→ WORK TO COMPLETE: Set down exactly the lines in the records below that run from the line with "LIGHT pin OUT: A2 -> D12" to the line with "TFT3 pin CS: 9 -> A1", inclusive, and nothing more.

→ GIVEN INFORMATION:
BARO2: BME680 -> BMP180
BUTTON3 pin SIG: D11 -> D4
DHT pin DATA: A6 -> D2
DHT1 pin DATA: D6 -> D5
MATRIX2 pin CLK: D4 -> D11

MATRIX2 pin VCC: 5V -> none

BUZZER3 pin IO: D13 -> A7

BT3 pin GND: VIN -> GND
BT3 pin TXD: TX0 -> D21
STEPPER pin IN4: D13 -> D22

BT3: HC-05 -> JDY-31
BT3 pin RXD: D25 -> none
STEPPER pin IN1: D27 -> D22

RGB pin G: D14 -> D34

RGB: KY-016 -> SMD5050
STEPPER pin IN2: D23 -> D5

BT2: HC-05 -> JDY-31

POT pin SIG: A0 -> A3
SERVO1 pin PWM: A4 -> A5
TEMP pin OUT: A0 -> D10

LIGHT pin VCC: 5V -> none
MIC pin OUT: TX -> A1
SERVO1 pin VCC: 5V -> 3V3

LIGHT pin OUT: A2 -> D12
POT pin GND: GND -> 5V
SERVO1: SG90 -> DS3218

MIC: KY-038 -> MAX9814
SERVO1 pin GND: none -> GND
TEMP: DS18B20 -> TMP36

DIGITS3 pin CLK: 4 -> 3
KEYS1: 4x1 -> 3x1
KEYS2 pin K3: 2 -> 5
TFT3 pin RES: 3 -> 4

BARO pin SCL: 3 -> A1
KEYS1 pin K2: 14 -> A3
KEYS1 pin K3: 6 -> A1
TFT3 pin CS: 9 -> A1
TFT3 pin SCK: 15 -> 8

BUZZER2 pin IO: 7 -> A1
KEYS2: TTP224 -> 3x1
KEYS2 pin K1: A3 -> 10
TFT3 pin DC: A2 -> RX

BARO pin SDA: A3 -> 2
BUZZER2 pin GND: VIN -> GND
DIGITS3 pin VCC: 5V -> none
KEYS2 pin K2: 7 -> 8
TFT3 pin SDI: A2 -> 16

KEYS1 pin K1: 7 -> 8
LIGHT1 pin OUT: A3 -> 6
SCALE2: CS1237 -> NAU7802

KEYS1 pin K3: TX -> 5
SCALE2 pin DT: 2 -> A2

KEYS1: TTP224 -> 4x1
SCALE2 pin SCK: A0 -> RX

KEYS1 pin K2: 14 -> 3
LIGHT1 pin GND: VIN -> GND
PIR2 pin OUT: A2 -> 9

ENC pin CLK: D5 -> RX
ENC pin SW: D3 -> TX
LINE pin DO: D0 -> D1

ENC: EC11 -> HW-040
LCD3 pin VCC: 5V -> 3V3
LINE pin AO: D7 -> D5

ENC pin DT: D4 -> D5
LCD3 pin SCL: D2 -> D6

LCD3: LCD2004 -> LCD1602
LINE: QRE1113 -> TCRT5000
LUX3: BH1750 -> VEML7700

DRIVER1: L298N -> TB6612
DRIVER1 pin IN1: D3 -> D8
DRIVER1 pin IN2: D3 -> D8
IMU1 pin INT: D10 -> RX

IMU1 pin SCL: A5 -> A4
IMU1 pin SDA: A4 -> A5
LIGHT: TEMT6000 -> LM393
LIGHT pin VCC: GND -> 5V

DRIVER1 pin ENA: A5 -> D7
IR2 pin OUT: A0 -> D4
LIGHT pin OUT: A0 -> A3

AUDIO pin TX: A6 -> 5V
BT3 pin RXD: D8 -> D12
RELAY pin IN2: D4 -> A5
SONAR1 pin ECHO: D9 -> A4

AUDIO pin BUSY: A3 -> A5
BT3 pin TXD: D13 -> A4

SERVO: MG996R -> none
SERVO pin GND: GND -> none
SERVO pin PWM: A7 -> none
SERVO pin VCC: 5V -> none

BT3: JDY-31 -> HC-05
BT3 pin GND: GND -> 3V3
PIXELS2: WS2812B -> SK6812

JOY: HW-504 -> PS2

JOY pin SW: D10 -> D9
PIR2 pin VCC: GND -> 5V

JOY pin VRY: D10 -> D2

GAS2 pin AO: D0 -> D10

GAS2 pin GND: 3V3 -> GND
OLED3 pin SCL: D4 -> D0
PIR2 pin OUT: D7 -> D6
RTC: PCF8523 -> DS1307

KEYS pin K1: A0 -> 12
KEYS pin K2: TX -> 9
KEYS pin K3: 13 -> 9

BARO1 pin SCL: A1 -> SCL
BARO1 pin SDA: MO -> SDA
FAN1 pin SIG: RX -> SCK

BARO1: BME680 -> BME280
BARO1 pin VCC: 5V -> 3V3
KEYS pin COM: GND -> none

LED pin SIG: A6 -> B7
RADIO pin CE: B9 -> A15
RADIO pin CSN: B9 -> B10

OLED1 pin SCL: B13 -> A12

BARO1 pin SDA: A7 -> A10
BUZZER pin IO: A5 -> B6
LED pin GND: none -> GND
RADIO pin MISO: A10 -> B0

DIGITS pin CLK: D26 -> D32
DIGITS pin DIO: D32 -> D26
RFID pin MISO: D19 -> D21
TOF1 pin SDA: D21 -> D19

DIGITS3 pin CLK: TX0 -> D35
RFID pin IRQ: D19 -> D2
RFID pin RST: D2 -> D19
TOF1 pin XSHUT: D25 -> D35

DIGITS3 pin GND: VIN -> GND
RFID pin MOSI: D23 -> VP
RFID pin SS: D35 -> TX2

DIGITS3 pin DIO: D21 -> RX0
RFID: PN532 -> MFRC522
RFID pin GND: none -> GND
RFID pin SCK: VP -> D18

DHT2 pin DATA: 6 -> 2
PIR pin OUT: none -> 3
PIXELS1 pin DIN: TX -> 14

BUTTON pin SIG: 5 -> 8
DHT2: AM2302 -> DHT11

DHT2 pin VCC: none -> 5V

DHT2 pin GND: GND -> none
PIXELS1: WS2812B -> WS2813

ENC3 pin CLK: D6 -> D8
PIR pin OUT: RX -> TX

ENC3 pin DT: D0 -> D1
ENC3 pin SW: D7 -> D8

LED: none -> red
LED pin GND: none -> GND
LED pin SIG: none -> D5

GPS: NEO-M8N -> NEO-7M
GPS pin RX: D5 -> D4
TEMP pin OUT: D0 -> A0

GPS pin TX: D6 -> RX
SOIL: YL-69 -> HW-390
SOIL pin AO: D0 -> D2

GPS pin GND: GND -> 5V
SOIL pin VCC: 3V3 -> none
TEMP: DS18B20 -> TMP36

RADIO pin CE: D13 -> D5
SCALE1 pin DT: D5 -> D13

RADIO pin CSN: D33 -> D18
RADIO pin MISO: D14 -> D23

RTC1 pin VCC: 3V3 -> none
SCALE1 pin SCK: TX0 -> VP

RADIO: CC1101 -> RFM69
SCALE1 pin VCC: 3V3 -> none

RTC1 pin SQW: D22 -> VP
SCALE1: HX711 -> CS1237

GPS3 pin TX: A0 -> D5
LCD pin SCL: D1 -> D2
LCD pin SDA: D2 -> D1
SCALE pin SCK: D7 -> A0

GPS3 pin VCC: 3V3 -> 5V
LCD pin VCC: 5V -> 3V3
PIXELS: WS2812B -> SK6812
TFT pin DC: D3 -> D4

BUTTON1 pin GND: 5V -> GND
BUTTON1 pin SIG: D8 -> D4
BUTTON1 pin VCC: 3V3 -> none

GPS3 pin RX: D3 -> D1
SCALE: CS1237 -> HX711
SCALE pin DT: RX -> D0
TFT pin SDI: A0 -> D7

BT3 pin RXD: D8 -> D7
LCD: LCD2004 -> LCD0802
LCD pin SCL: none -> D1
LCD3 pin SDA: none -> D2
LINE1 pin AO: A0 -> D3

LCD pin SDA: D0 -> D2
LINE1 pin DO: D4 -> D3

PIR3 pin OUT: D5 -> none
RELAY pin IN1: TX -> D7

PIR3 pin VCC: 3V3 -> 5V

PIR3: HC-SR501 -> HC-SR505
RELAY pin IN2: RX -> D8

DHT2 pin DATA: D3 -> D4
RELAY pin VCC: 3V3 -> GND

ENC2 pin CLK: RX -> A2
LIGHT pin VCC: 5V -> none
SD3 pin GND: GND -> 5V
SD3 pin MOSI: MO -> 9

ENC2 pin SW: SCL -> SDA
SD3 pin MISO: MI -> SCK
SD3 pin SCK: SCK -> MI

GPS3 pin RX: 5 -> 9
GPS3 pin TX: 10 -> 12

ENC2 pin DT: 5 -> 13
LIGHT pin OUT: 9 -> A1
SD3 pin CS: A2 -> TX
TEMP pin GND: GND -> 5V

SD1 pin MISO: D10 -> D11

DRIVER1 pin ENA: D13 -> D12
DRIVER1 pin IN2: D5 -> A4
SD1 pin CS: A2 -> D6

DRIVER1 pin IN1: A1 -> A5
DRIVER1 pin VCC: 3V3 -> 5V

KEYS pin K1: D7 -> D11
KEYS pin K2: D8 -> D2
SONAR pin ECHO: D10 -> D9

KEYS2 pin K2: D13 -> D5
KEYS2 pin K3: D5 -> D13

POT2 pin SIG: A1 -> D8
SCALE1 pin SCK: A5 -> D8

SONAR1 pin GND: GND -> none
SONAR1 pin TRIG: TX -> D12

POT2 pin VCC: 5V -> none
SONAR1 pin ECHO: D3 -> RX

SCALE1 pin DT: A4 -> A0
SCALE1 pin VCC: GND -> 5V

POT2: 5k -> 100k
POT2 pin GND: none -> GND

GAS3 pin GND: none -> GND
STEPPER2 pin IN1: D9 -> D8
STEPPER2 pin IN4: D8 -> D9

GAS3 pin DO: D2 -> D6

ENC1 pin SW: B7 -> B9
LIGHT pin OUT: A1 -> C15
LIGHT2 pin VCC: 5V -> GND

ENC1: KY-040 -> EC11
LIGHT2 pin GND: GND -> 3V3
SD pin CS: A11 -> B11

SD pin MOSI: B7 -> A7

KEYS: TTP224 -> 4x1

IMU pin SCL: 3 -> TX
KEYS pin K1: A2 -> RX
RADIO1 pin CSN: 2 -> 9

→ WRITTEN ANSWER:
LIGHT pin OUT: A2 -> D12
POT pin GND: GND -> 5V
SERVO1: SG90 -> DS3218

MIC: KY-038 -> MAX9814
SERVO1 pin GND: none -> GND
TEMP: DS18B20 -> TMP36

DIGITS3 pin CLK: 4 -> 3
KEYS1: 4x1 -> 3x1
KEYS2 pin K3: 2 -> 5
TFT3 pin RES: 3 -> 4

BARO pin SCL: 3 -> A1
KEYS1 pin K2: 14 -> A3
KEYS1 pin K3: 6 -> A1
TFT3 pin CS: 9 -> A1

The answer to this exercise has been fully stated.